WHAT THE EXERCISE ASKS: Copy exactly the lines of the material below that run from the one containing "camera: 30 degrees left, 10 degrees up" through the one containing "(401, 512) = (427, 459): purple". Copy no other lines.

DATA SUPPLIED:
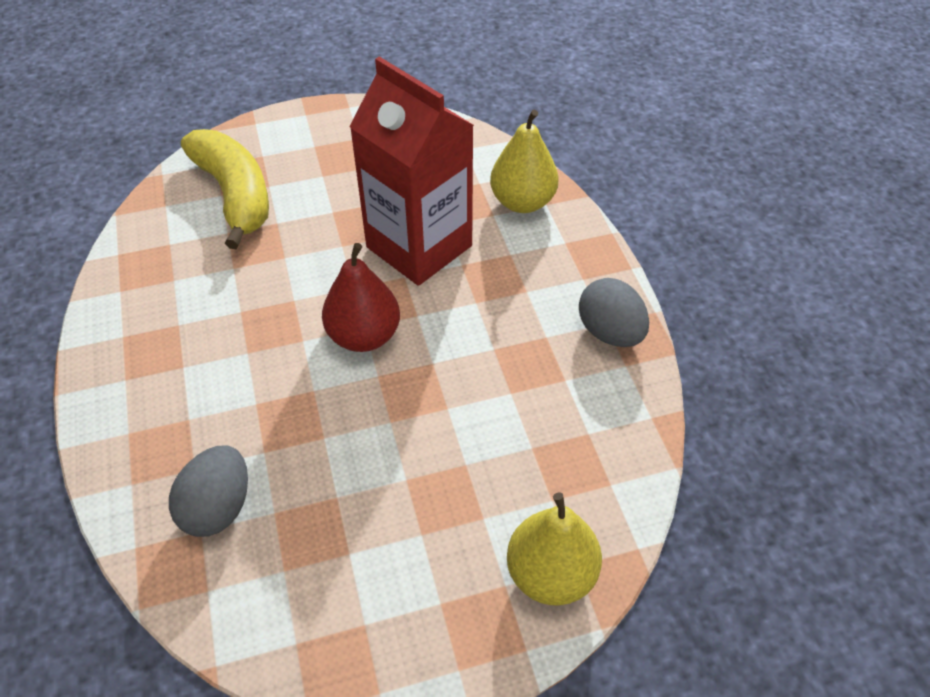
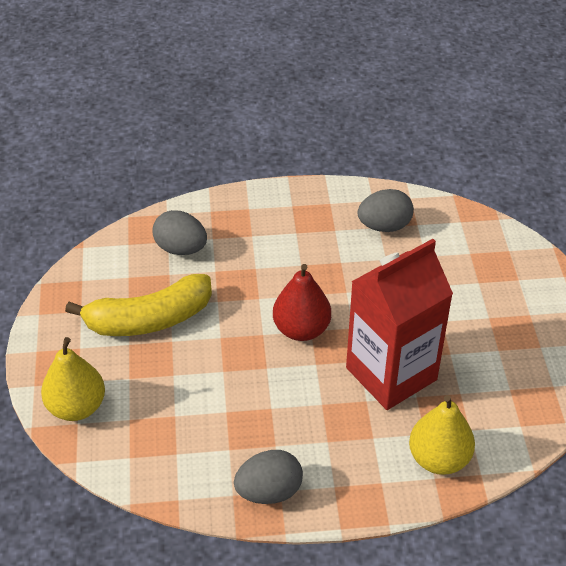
camera: 100 degrees right, 5 degrees down
(172, 274) = (384, 226): none -> grey egg
(234, 195) = (468, 261): yellow banana -> yellow banana (149, 319)

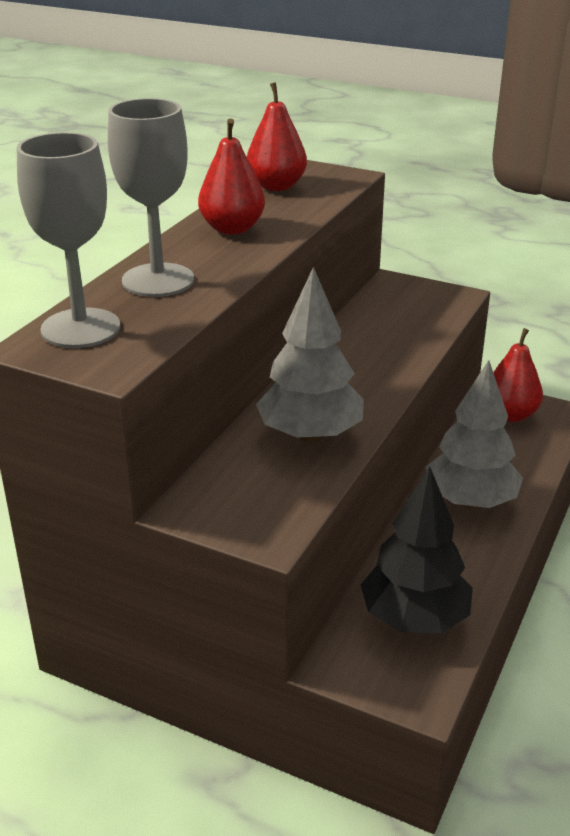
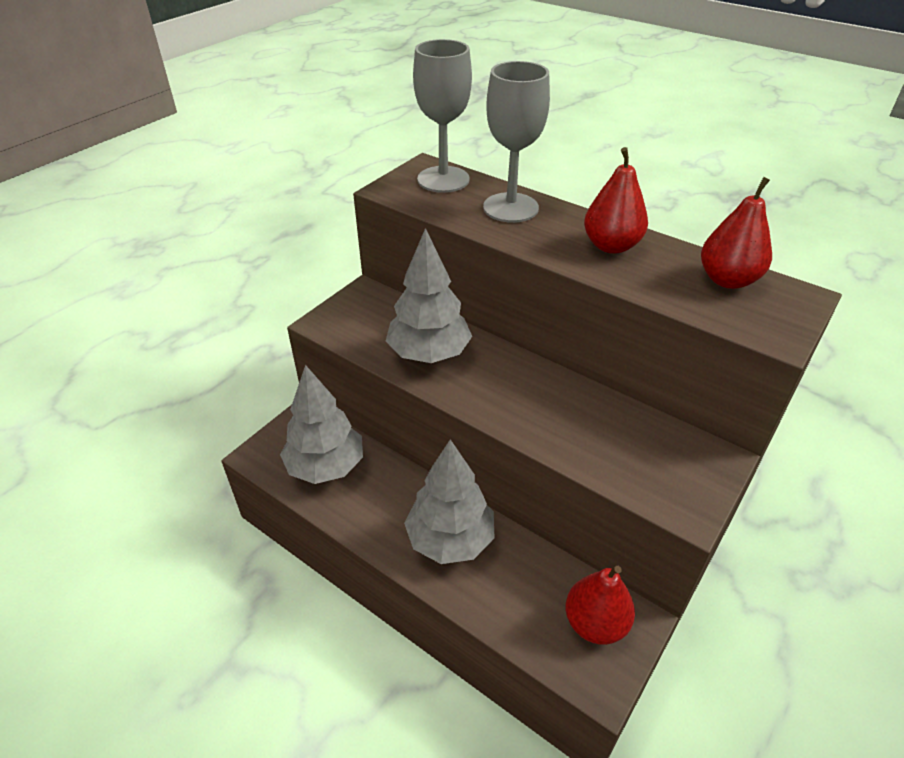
camera: 100 degrees right, 10 degrees up
(414, 618) = (326, 466): black tree -> grey tree

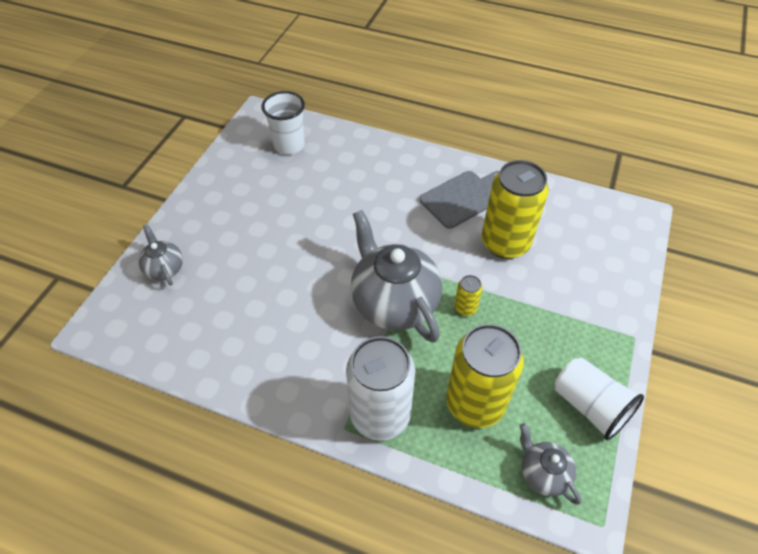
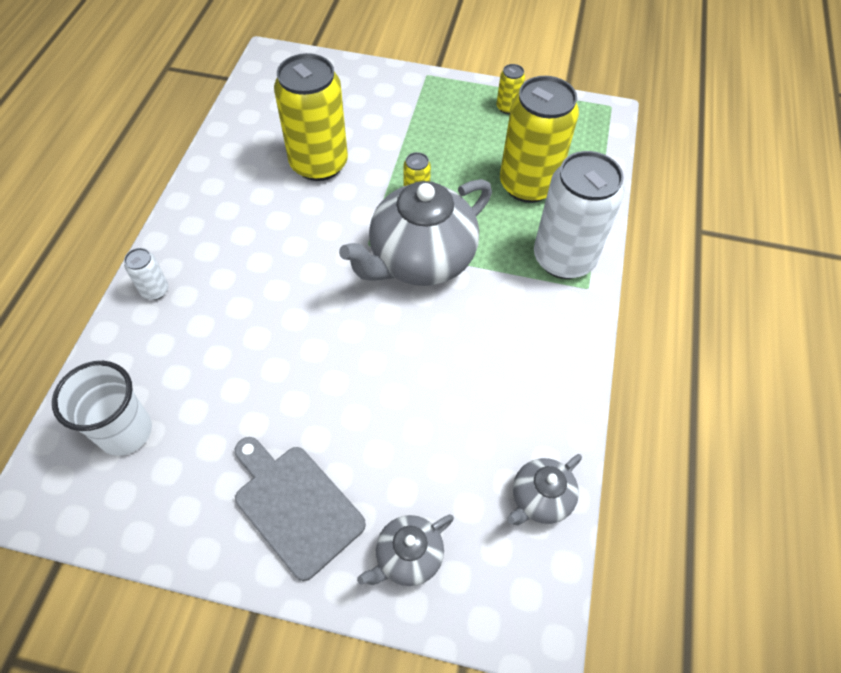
camera: 100 degrees left, 5 degrees up
(389, 153) = (155, 290): none -> white can
(462, 198) = (246, 204): grey cutting board -> grey cutting board (295, 506)
(543, 473) = (580, 139): grey teapot -> grey teapot (540, 499)
(589, 406) = (507, 107): white cup -> yellow can

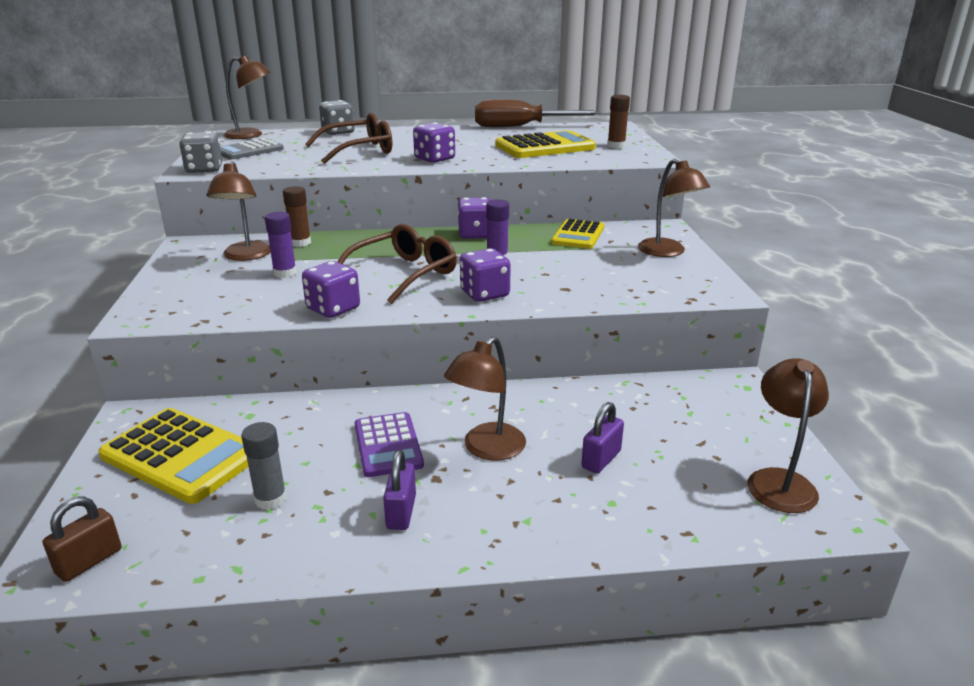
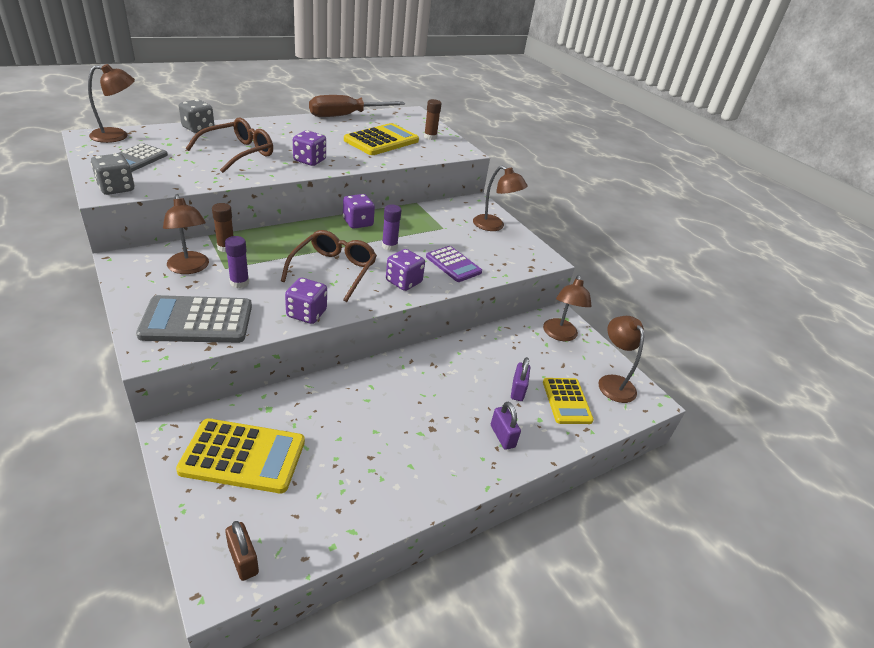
camera: 30 degrees left, 10 degrees up
(89, 561) = (243, 560): brown padlock -> brown padlock turned 45 degrees counterclockwise
(208, 299) = (197, 321): none -> grey calculator
(270, 499) = (336, 474): grey glue stick -> none
(388, 445) = (385, 411): purple calculator -> purple calculator (453, 264)
(401, 512) = (427, 459): purple padlock -> purple padlock (502, 436)
(487, 449) = (449, 398): brown lamp -> brown lamp (559, 335)
(578, 235) = (429, 216): yellow calculator -> yellow calculator (566, 401)

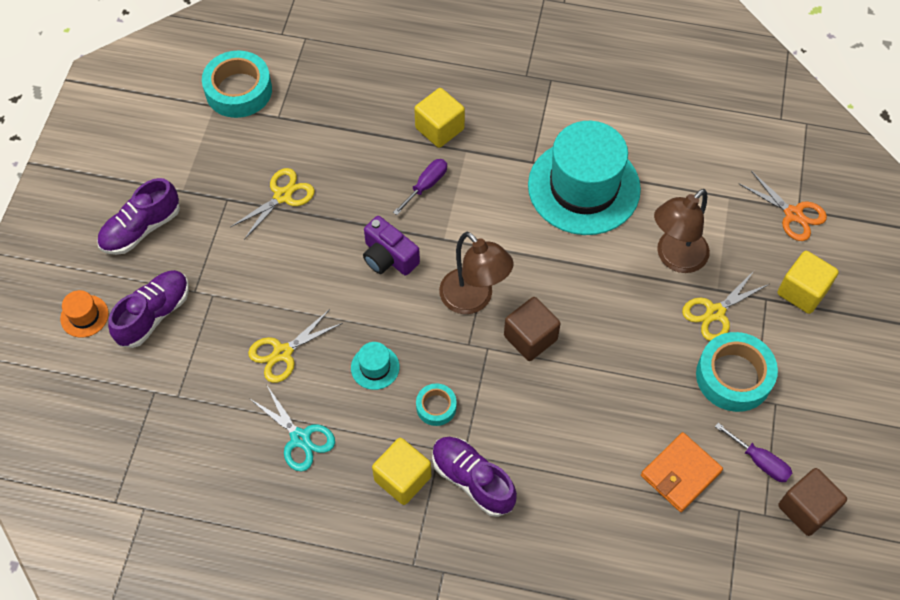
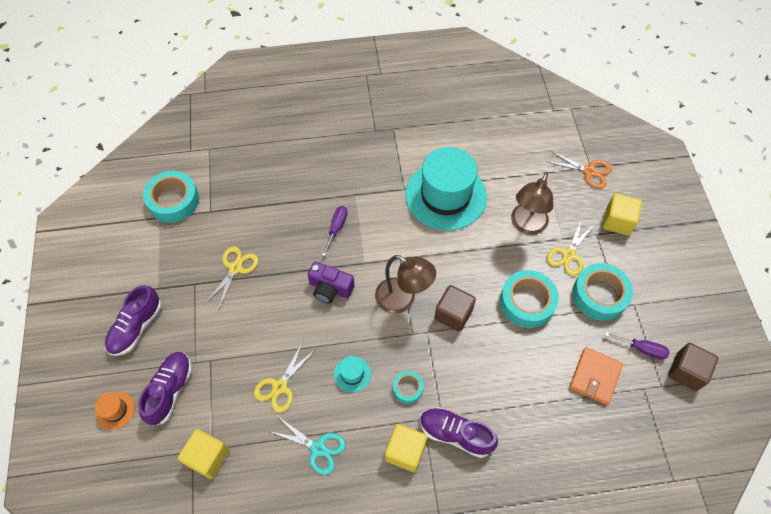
camera: 20 degrees left, 0 degrees up
(439, 128) = (330, 185): yellow cube -> yellow cube (208, 457)
(632, 354) = (527, 302): none -> turquoise tape

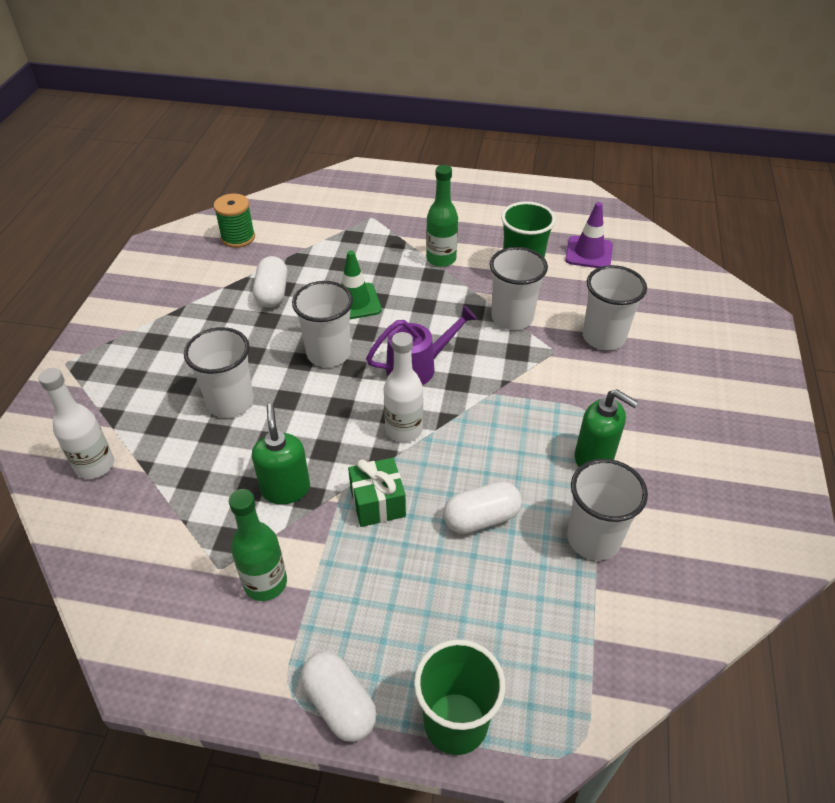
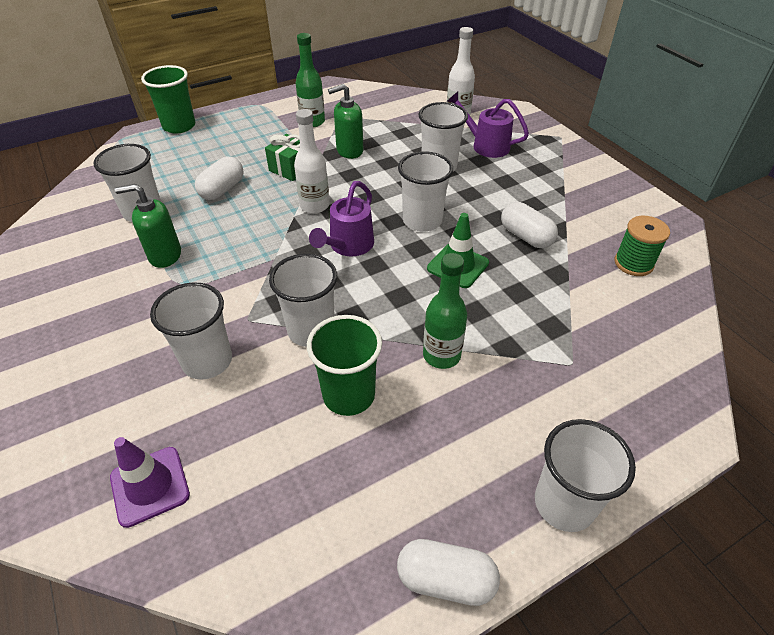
camera: 140 degrees right, 0 degrees up
(146, 400) = (485, 145): none -> purple watering can
(285, 489) = (349, 151): green soap dispenser -> green soap dispenser turned 120 degrees clockwise
(339, 704) = (236, 110): white capsule -> white capsule (446, 579)
(459, 182) = (564, 503): none -> white cup
(589, 253) = (290, 477): purple traffic cone -> purple traffic cone (150, 486)

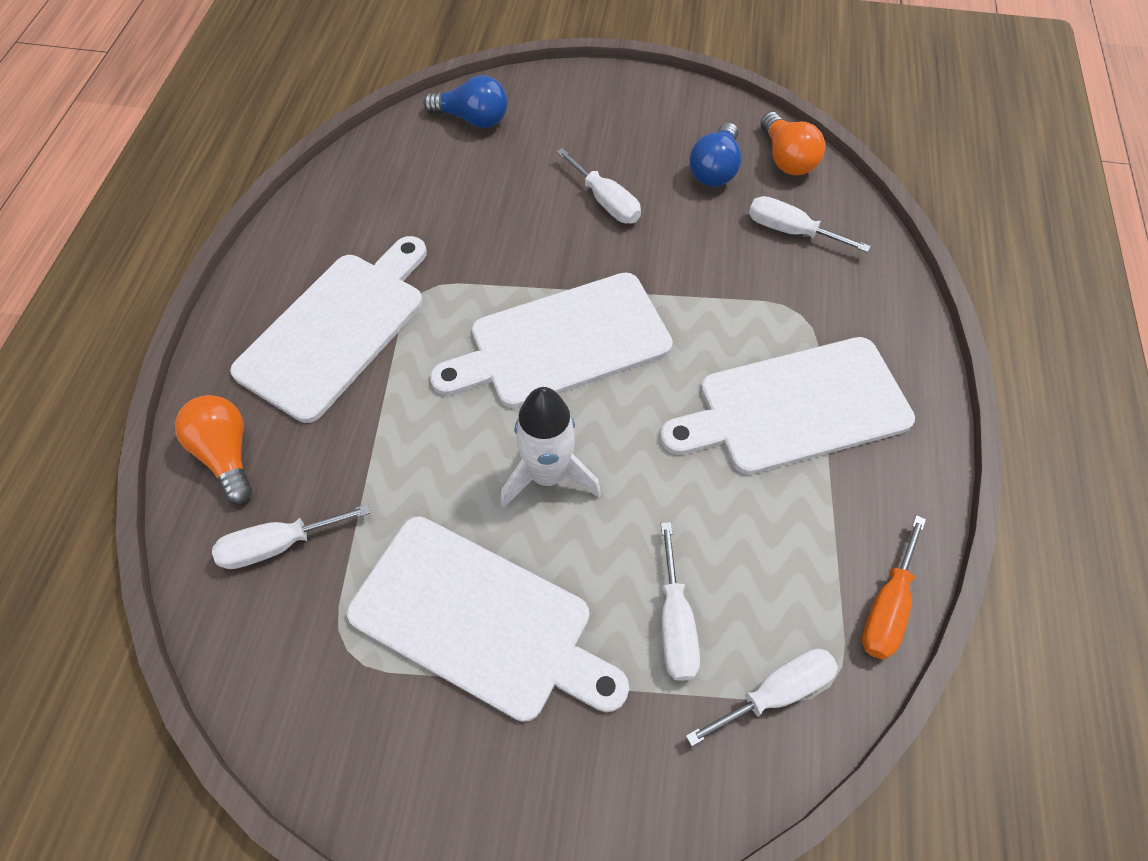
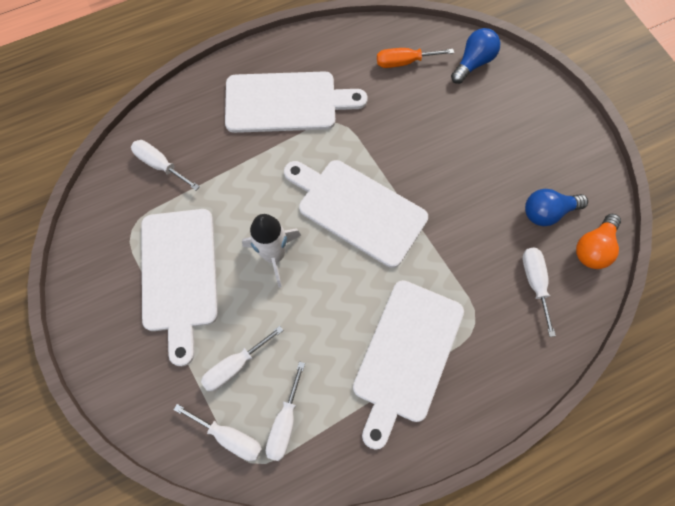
camera: 55 degrees right, 10 degrees up
(227, 454) = (188, 110): orange light bulb -> none
(473, 119) = (473, 63): blue light bulb -> blue light bulb turned 120 degrees counterclockwise
(606, 202) = (471, 169): white screwdriver -> white screwdriver (285, 423)
(795, 407) = (406, 355): white cutting board -> white cutting board turned 105 degrees counterclockwise
(887, 606) = (314, 471): orange screwdriver -> orange screwdriver (404, 62)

RESPONSE TO THE EXERCISE:
camera: 30 degrees left, 10 degrees up
(89, 561) = (243, 560): brown padlock -> brown padlock turned 45 degrees counterclockwise
(208, 299) = (197, 321): none -> grey calculator
(270, 499) = (336, 474): grey glue stick -> none
(388, 445) = (385, 411): purple calculator -> purple calculator (453, 264)
(401, 512) = (427, 459): purple padlock -> purple padlock (502, 436)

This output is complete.